__EXERCISE GOAL__
All lines from the one with "swapped | yellow" through the final line below are to be reproduced exactly; omit the others.

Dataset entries

· · · · · · ·

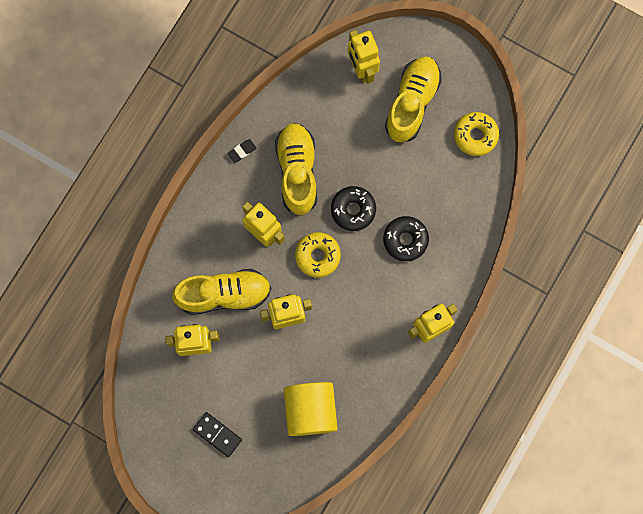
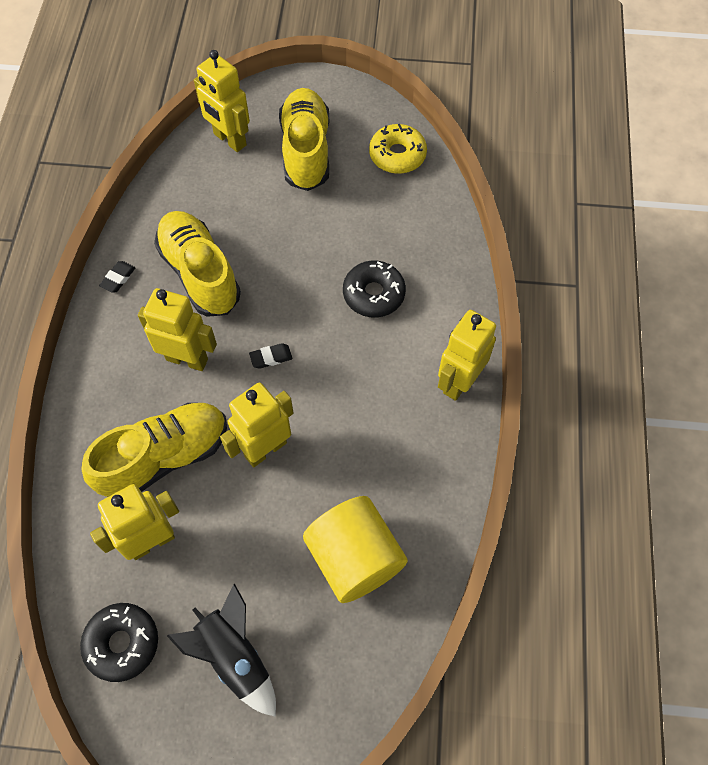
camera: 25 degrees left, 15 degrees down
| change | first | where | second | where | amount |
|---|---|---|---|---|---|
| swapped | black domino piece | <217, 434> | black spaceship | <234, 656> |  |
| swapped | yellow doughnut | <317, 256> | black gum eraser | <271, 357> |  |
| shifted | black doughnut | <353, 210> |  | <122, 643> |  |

· · · · · · ·

__EXERCISE ANSWER__
| swapped | yellow doughnut | <317, 256> | black gum eraser | <271, 357> |  |
| shifted | black doughnut | <353, 210> |  | <122, 643> |  |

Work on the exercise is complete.